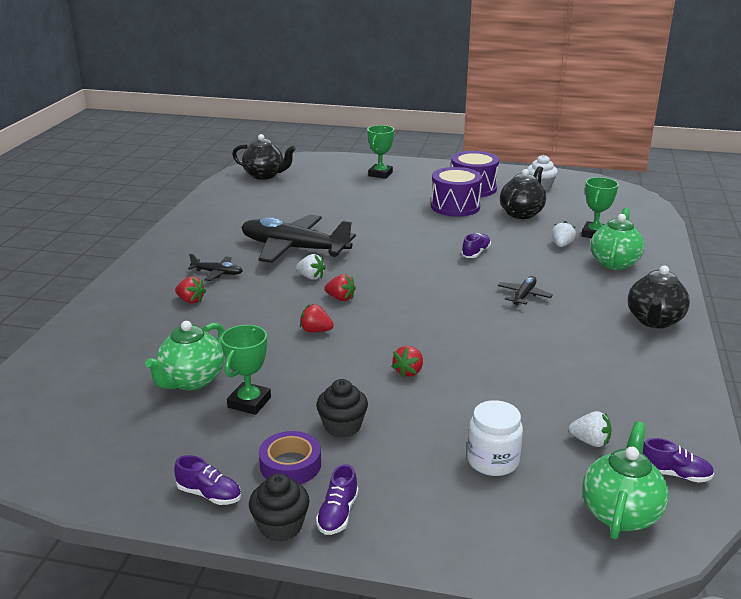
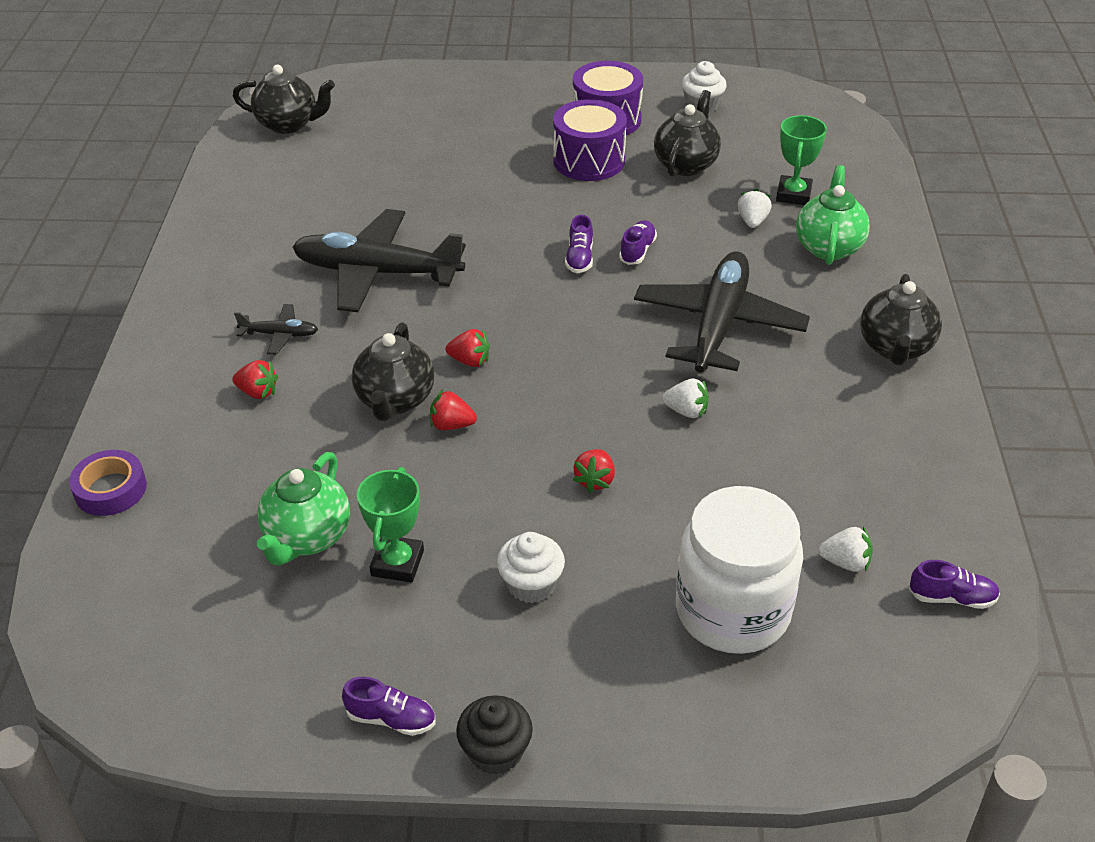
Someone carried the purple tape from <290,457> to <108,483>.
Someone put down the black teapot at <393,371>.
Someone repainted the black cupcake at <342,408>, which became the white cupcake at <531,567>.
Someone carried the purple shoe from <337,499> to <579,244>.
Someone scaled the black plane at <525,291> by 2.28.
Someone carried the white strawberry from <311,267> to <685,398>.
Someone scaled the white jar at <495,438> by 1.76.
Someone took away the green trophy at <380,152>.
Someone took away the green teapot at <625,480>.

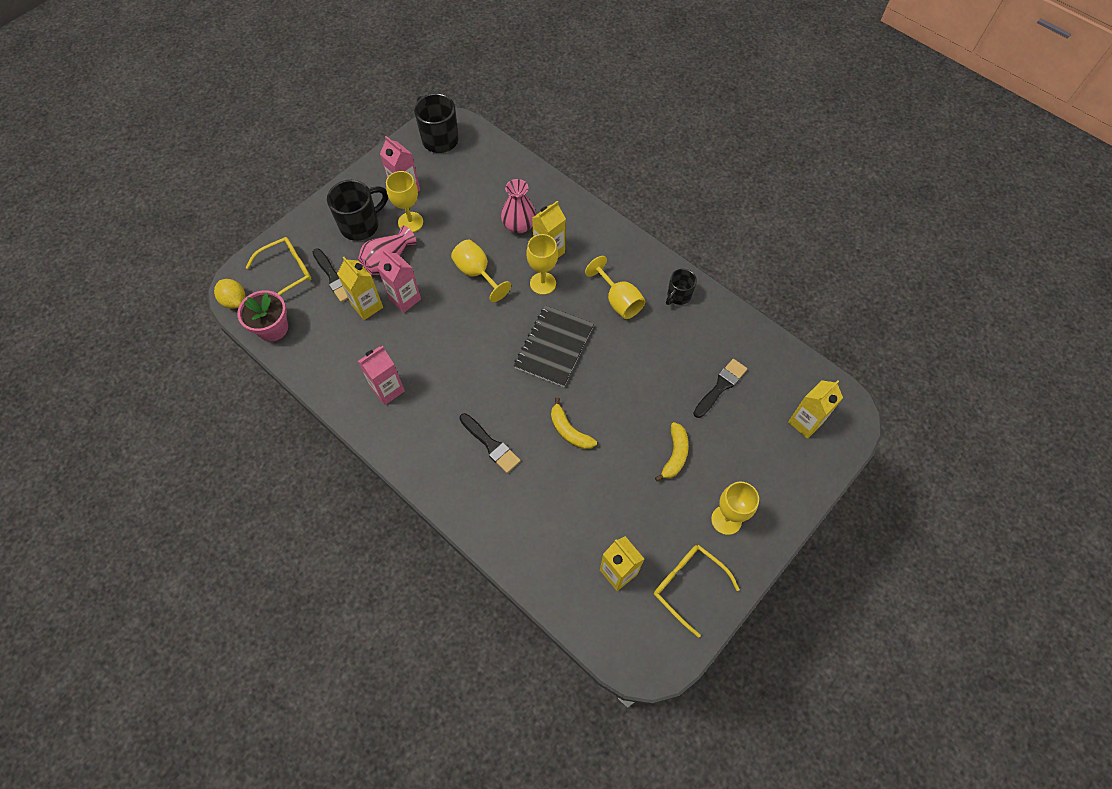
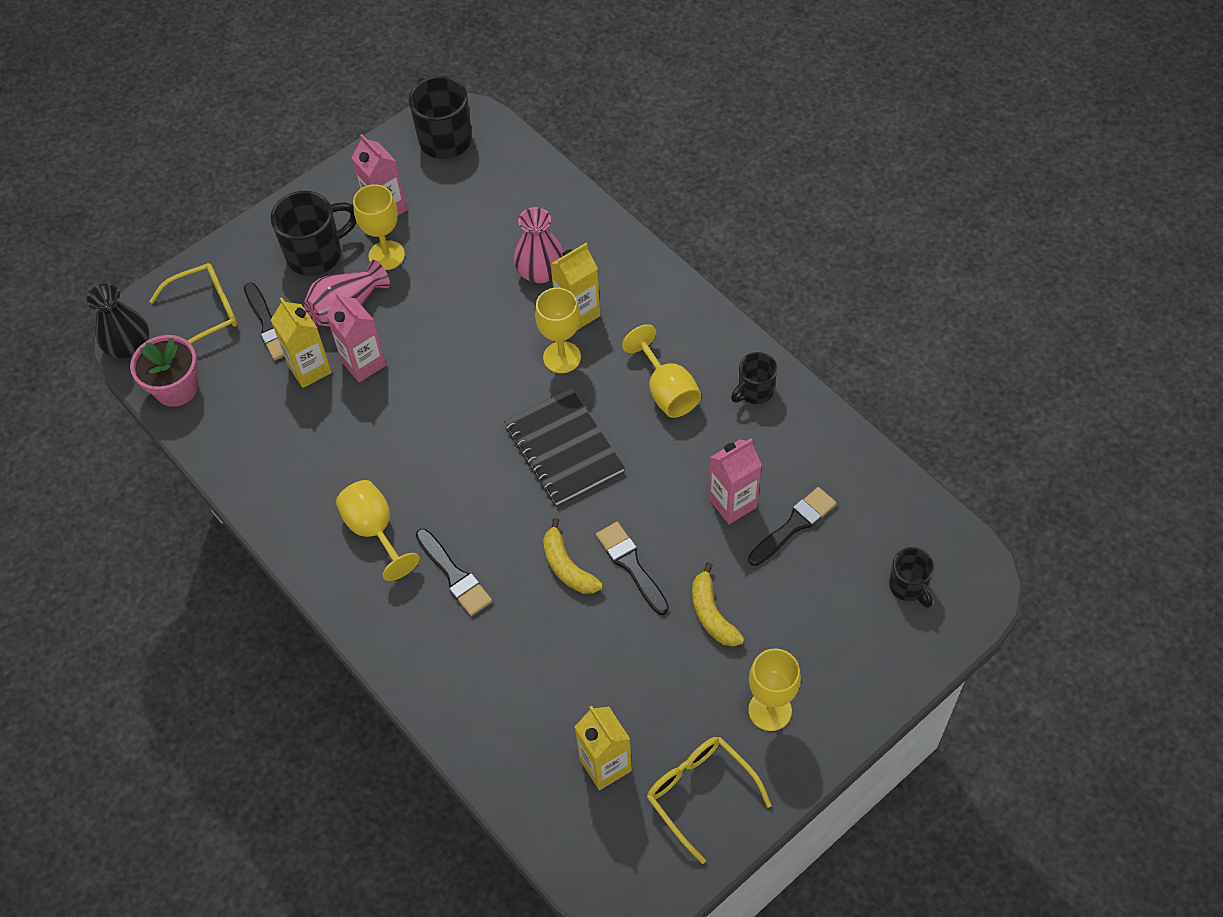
Someone swapped the yellow lemon at <229,294> for the black vase at <117,321>.
Someone carried the yellow goblet from <481,271> to <378,530>.
Someone rotated the black notebook at <554,346> by 60 degrees counterclockwise.
Someone put down the black brush at <632,568>.
Someone rotated the yellow banana at <672,452> by 135 degrees clockwise.
Someone carried the pink carton from <381,375> to <735,481>.
Someone swapped the yellow carton at <815,409> for the black mug at <911,577>.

•••

Task objective:
In the listing above, count every line that contains the word "scaled" and give the number with no comment.

Solution for this task:
2